== WHAT THE TASK REQUIRES ==
Emit the data below verbatim, stripping out any pictures.

Data records
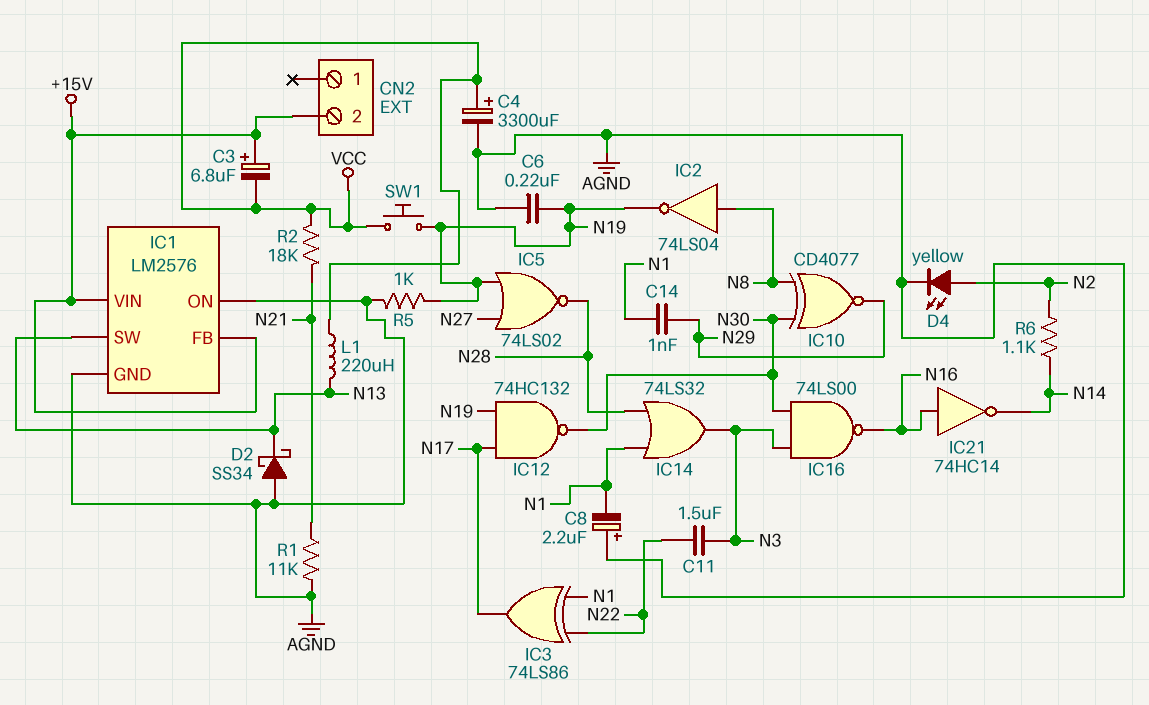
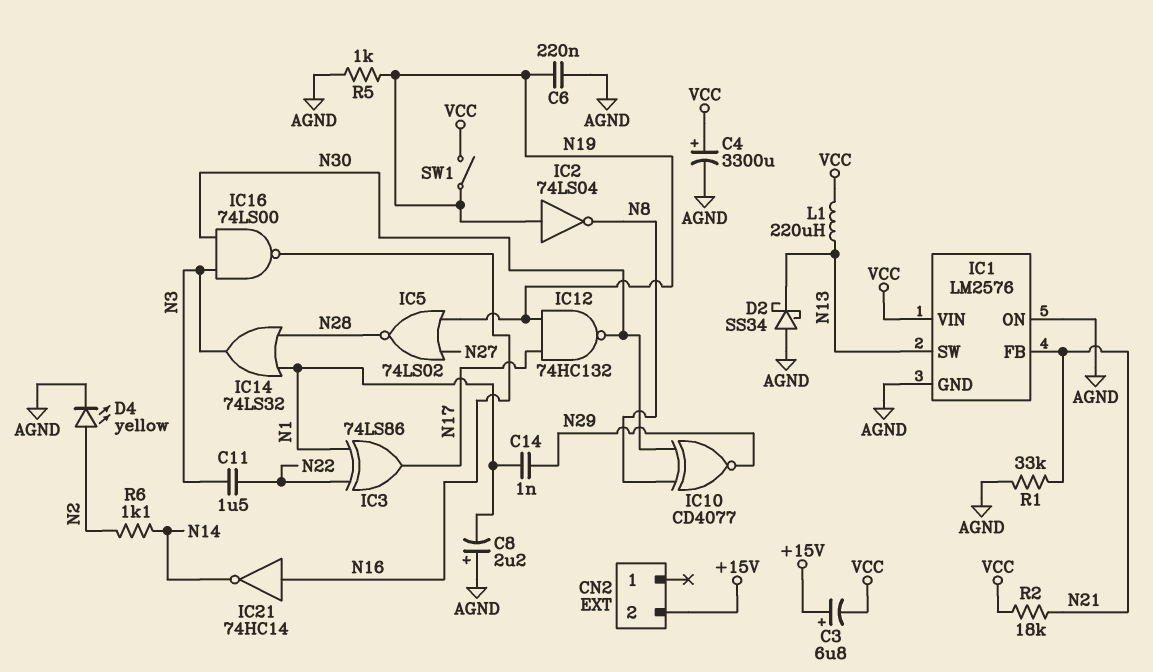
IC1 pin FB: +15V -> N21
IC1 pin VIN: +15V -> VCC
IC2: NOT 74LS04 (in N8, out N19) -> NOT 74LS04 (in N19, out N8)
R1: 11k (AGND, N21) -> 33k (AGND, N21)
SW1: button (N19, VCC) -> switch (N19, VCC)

== SOLUTION TO THIS EXERCISE ==
IC1 pin FB: +15V -> N21
IC1 pin VIN: +15V -> VCC
IC2: NOT 74LS04 (in N8, out N19) -> NOT 74LS04 (in N19, out N8)
R1: 11k (AGND, N21) -> 33k (AGND, N21)
SW1: button (N19, VCC) -> switch (N19, VCC)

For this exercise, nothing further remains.